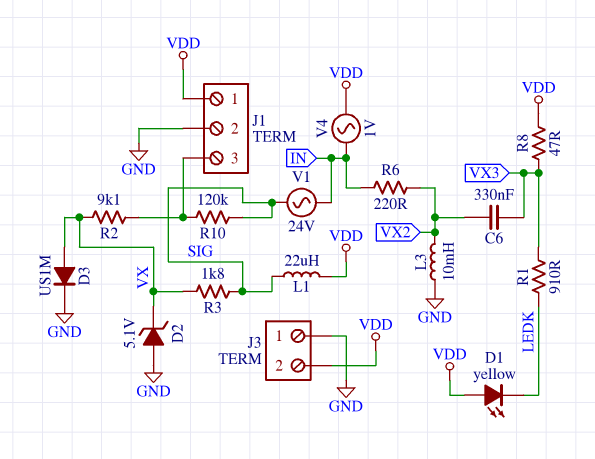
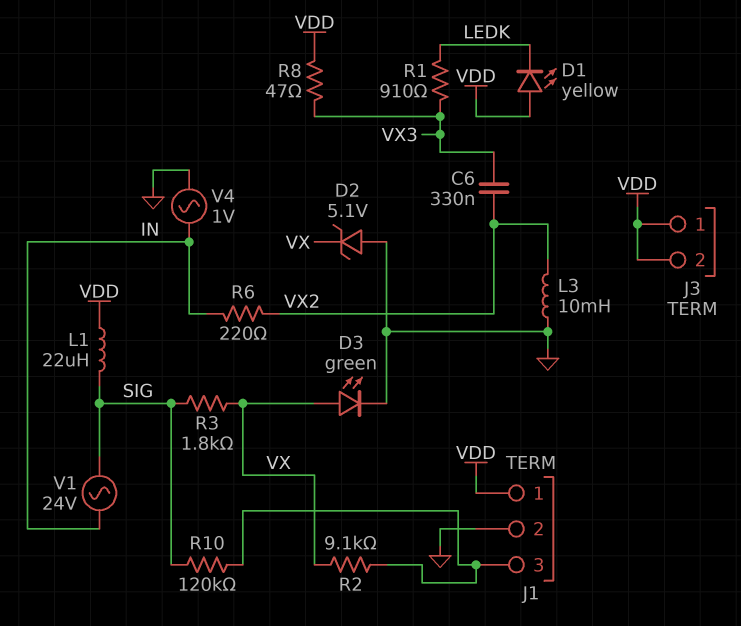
D3: diode US1M (A VX, K GND) -> LED green (A VX, K GND)
J3 pin 1: GND -> VDD
V4: AC 1V (IN, VDD) -> AC 1V (GND, IN)

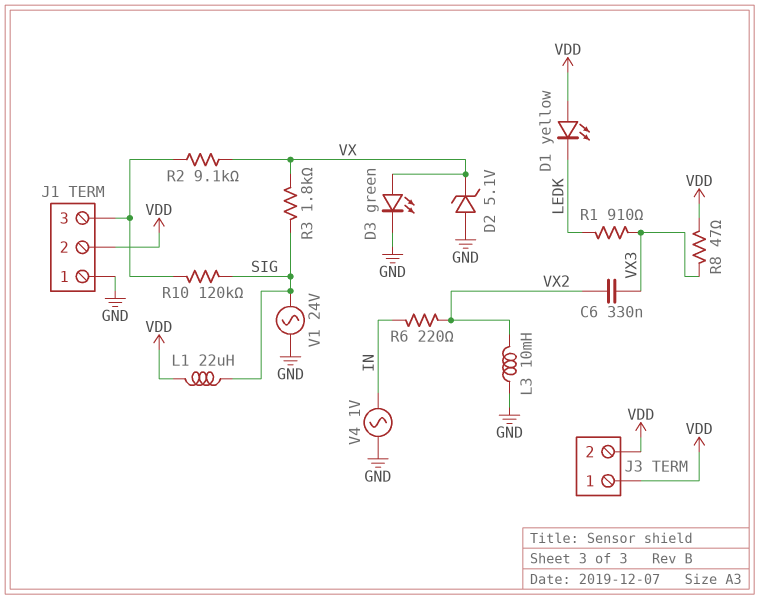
J1 pin 1: VDD -> GND
J1 pin 2: GND -> VDD
V1: AC 24V (IN, SIG) -> AC 24V (GND, SIG)

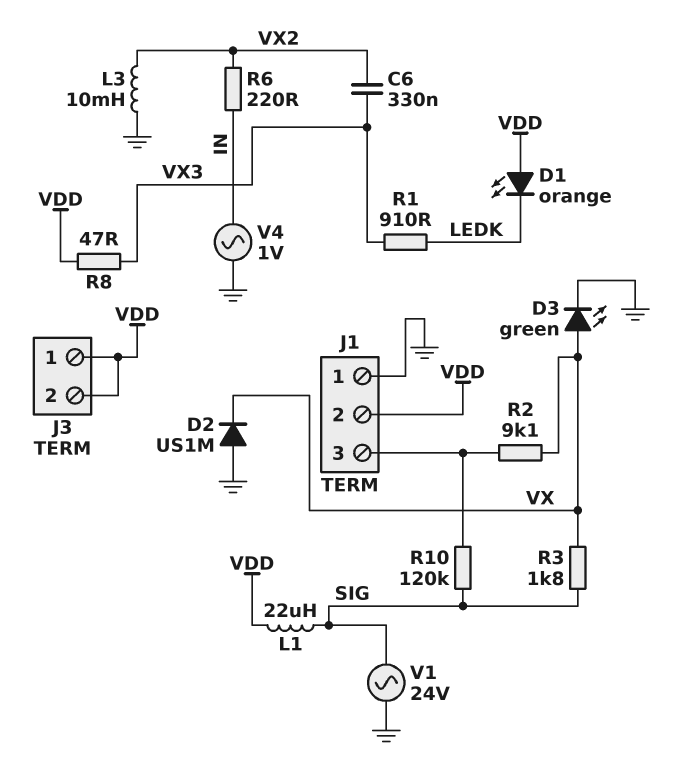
D1: LED yellow (A VDD, K LEDK) -> LED orange (A VDD, K LEDK)
D2: zener 5.1V (A GND, K VX) -> diode US1M (A GND, K VX)

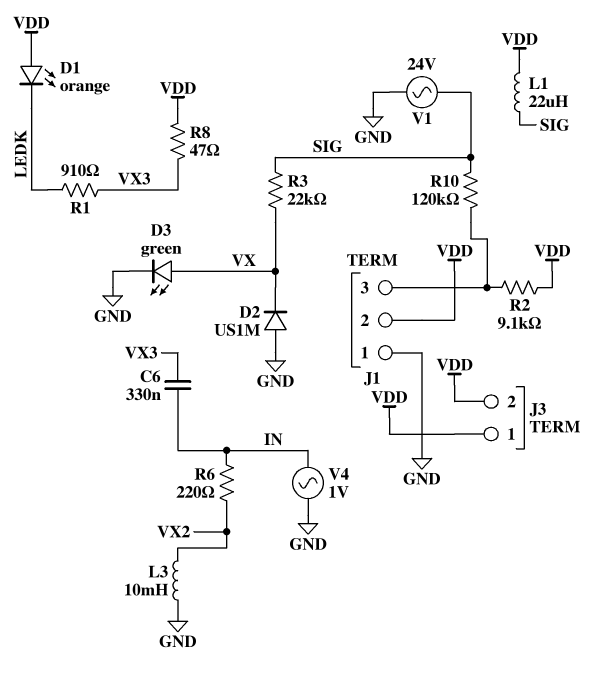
C6: 330nF (VX2, VX3) -> 330nF (IN, VX3)
R2: 9.1k (J1/3, VX) -> 9.1k (J1/3, VDD)
R3: 1.8k (SIG, VX) -> 22k (SIG, VX)

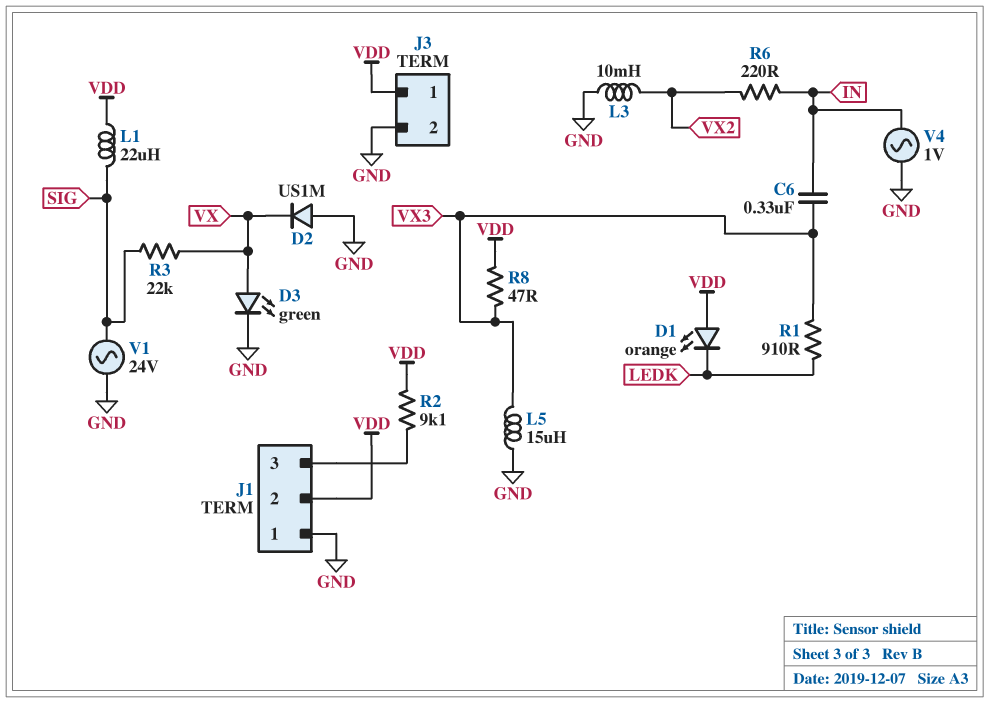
J3 pin 2: VDD -> GND
L5: none -> 15uH (GND, VX3)
R10: 120k (J1/3, SIG) -> none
====
### EXERCISE INSTRUCTIONS:
Instructions for the listing above: set down every entry exactly and drop any image.

### RESPONSE BELOW:
D3: diode US1M (A VX, K GND) -> LED green (A VX, K GND)
J3 pin 1: GND -> VDD
V4: AC 1V (IN, VDD) -> AC 1V (GND, IN)

J1 pin 1: VDD -> GND
J1 pin 2: GND -> VDD
V1: AC 24V (IN, SIG) -> AC 24V (GND, SIG)

D1: LED yellow (A VDD, K LEDK) -> LED orange (A VDD, K LEDK)
D2: zener 5.1V (A GND, K VX) -> diode US1M (A GND, K VX)

C6: 330nF (VX2, VX3) -> 330nF (IN, VX3)
R2: 9.1k (J1/3, VX) -> 9.1k (J1/3, VDD)
R3: 1.8k (SIG, VX) -> 22k (SIG, VX)

J3 pin 2: VDD -> GND
L5: none -> 15uH (GND, VX3)
R10: 120k (J1/3, SIG) -> none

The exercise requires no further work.